**DESCRIPTION OF THE TASK:** Exactly as written, return every line of the data below apart from the pictures.

**DATA SEGMENT:**
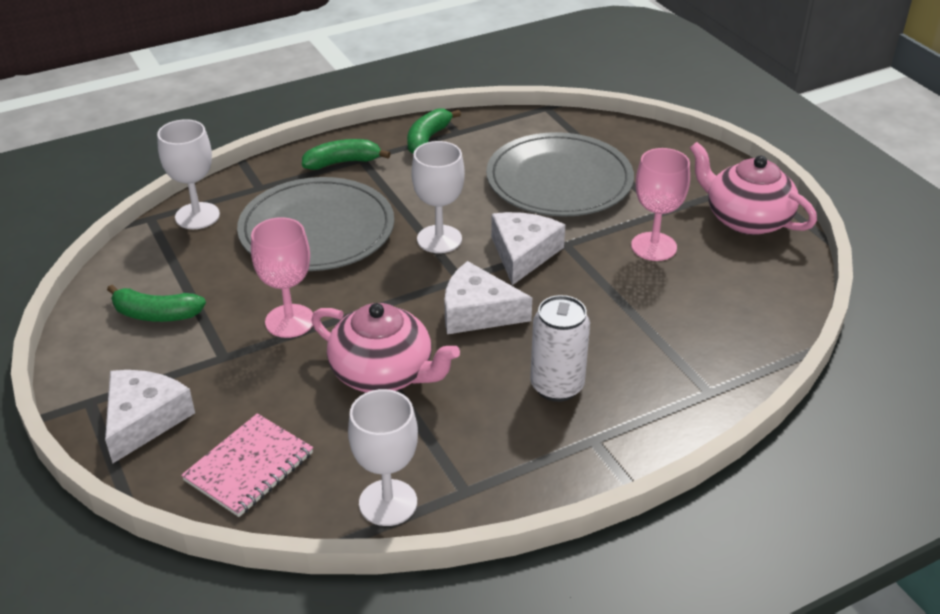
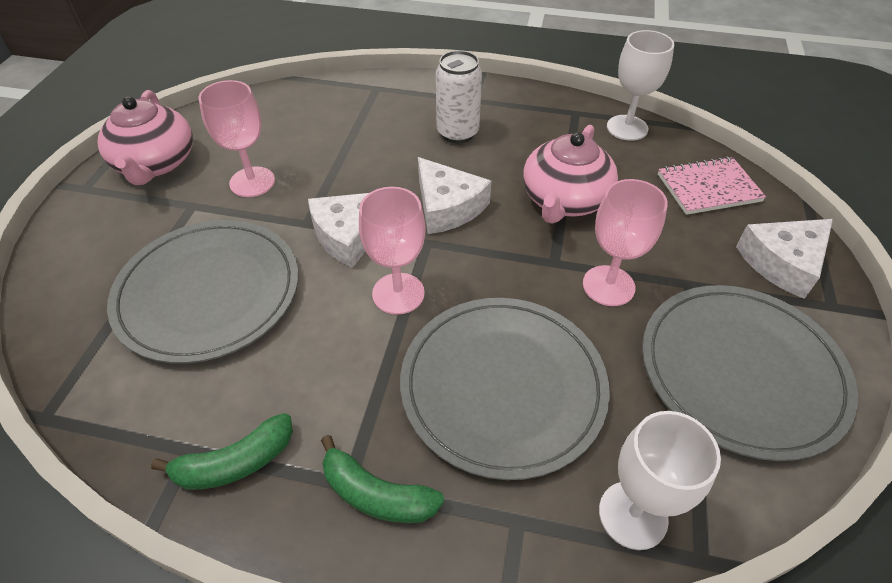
camera: 140 degrees left, 10 degrees up
(156, 314) = (741, 371): green banana -> grey plate
(383, 373) = (564, 200): pink teapot -> pink teapot turned 135 degrees counterclockwise
(439, 239) = (398, 293): white goblet -> pink goblet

**SOLVED PROBLEM:**
camera: 140 degrees left, 10 degrees up
(156, 314) = (741, 371): green banana -> grey plate
(383, 373) = (564, 200): pink teapot -> pink teapot turned 135 degrees counterclockwise
(439, 239) = (398, 293): white goblet -> pink goblet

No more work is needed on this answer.